Scene images with change listings
-----

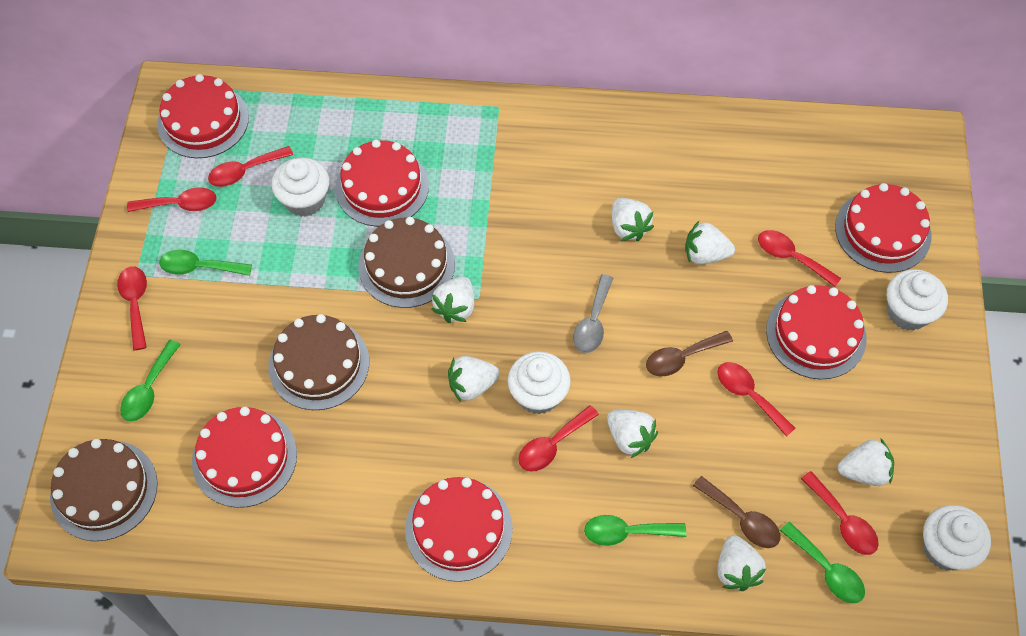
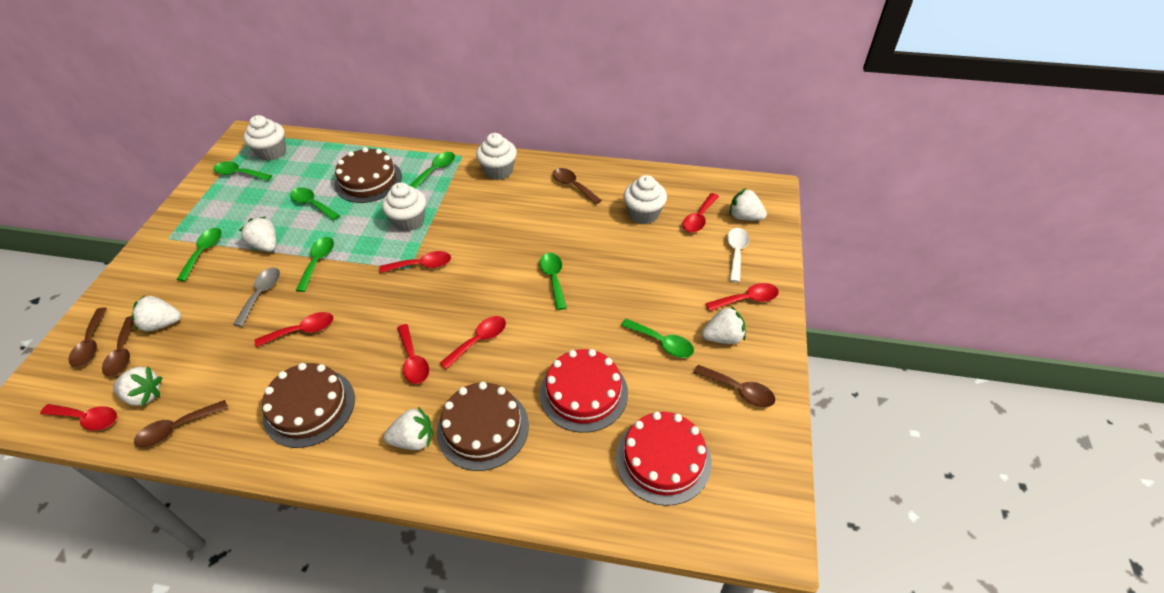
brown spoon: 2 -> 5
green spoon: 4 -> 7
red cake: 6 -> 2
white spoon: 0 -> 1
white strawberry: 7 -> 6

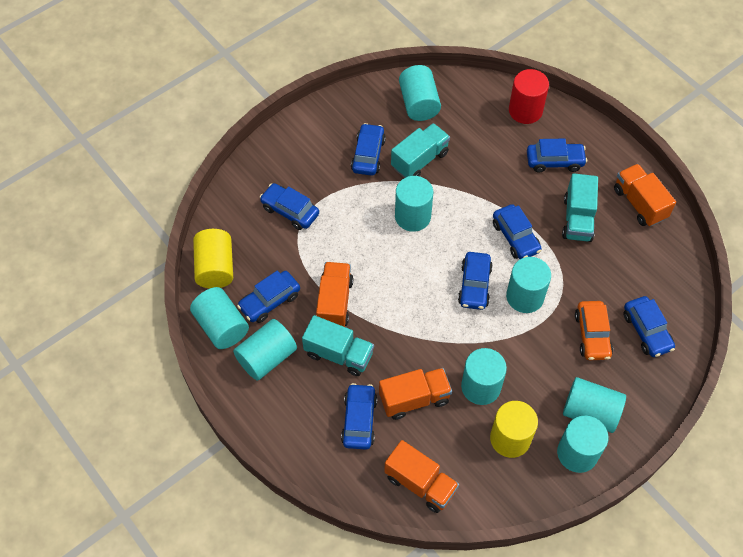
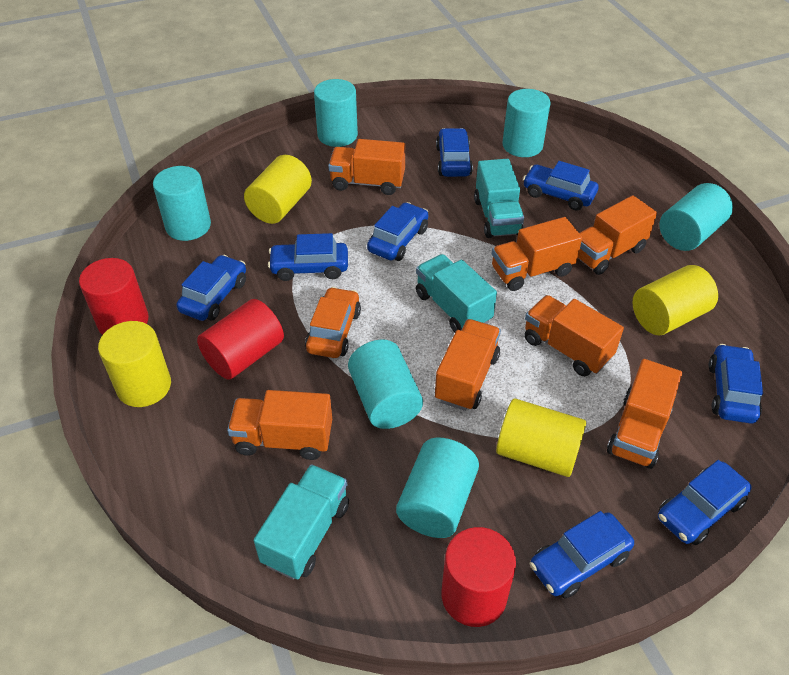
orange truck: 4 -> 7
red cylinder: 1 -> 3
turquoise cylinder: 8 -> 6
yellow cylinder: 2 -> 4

-----

» **Task**
Without including any pictures, repeat the records above exactly.

» **Result of the exercise**
brown spoon: 2 -> 5
green spoon: 4 -> 7
red cake: 6 -> 2
white spoon: 0 -> 1
white strawberry: 7 -> 6

orange truck: 4 -> 7
red cylinder: 1 -> 3
turquoise cylinder: 8 -> 6
yellow cylinder: 2 -> 4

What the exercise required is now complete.